• **PROVIDED RECORDS**:
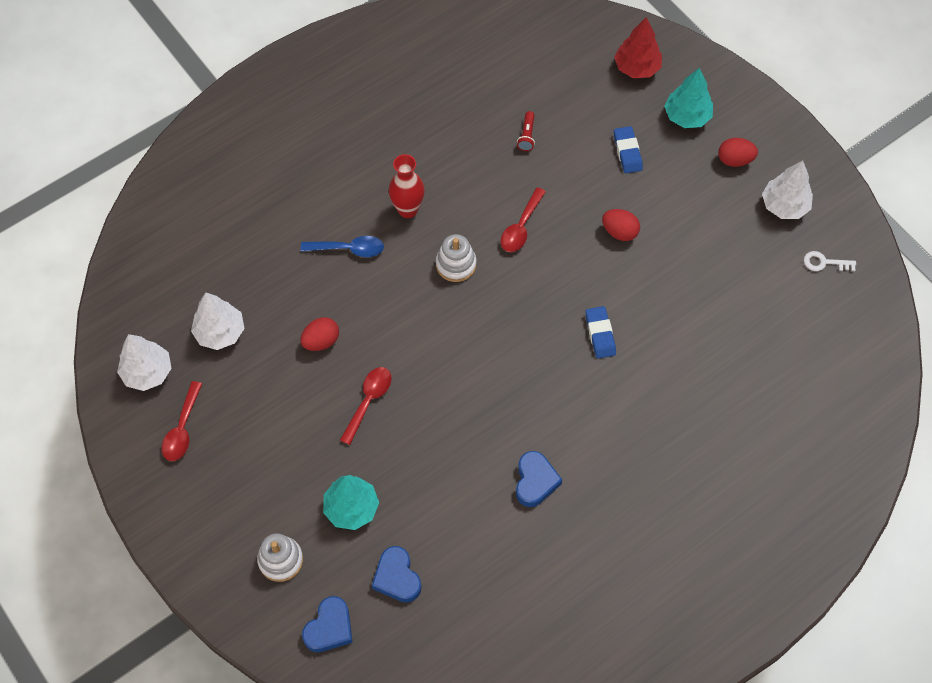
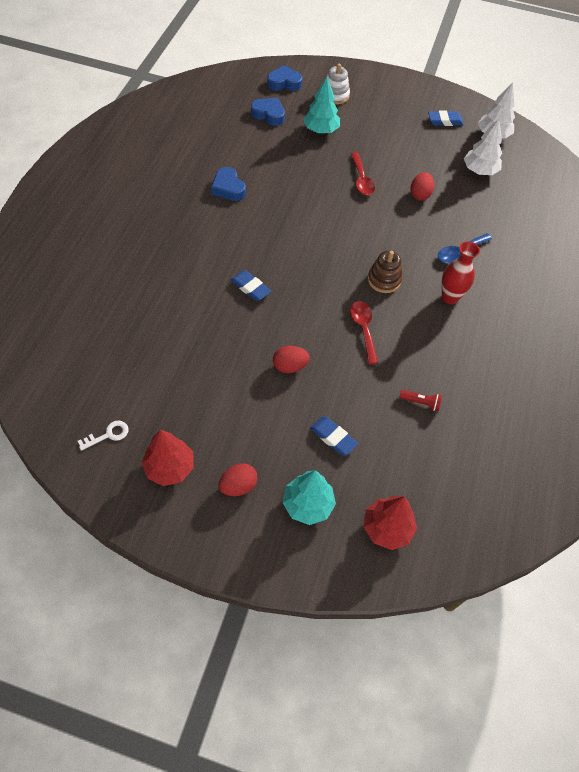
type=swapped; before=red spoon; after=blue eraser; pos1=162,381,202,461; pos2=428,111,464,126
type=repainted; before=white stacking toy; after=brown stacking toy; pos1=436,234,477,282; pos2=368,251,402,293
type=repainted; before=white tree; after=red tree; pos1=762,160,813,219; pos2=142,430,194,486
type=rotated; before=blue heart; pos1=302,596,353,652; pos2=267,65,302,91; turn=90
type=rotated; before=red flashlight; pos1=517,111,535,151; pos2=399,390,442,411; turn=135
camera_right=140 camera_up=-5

...

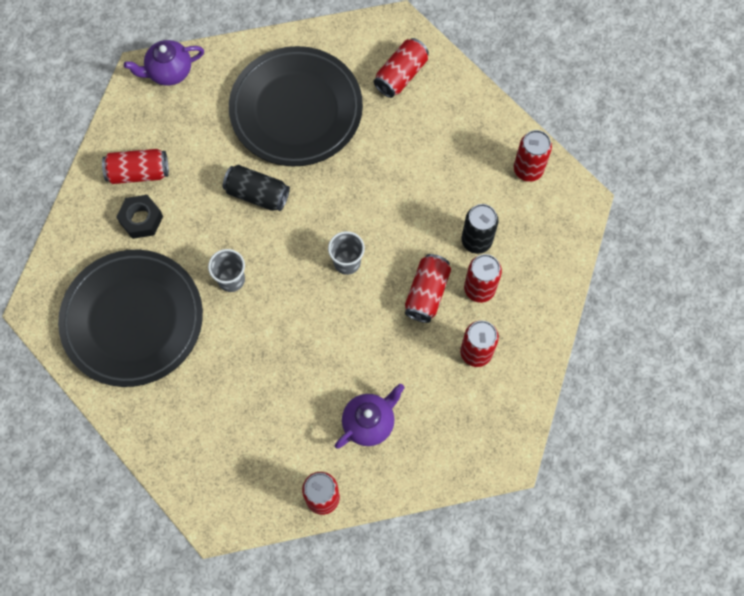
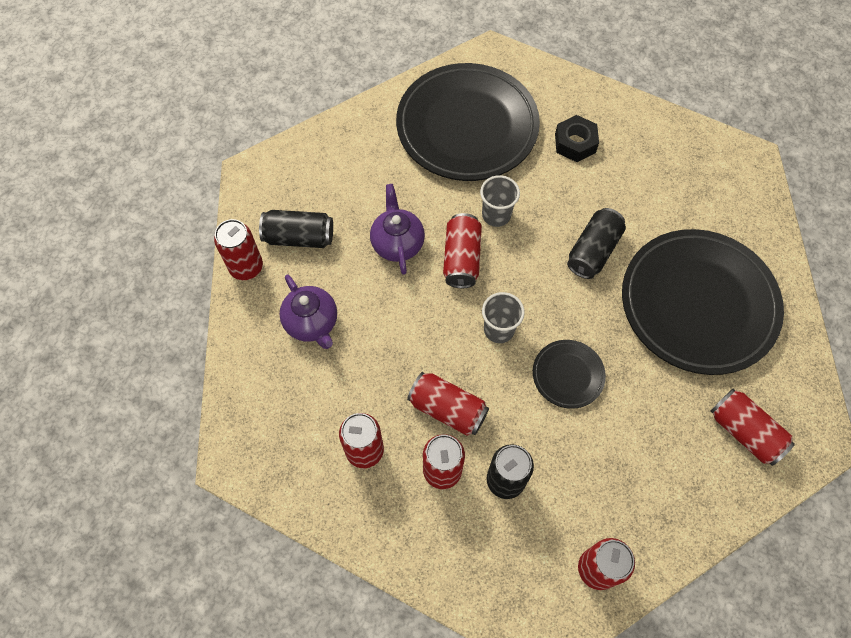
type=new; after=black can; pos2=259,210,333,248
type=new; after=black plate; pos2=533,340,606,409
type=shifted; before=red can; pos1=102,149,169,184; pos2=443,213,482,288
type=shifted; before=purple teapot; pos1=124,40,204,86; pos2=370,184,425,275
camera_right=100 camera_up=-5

• **AIM OF THE TASK**: Your task is to transcribe, with no changes, only the lines of the listing above that lie between the line holding "type=rotated; before=red flashlight;" and the line holding "camera_right=140 camera_up=-5", inclusive.

• **RESPONSE TO THE TASK**:
type=rotated; before=red flashlight; pos1=517,111,535,151; pos2=399,390,442,411; turn=135
camera_right=140 camera_up=-5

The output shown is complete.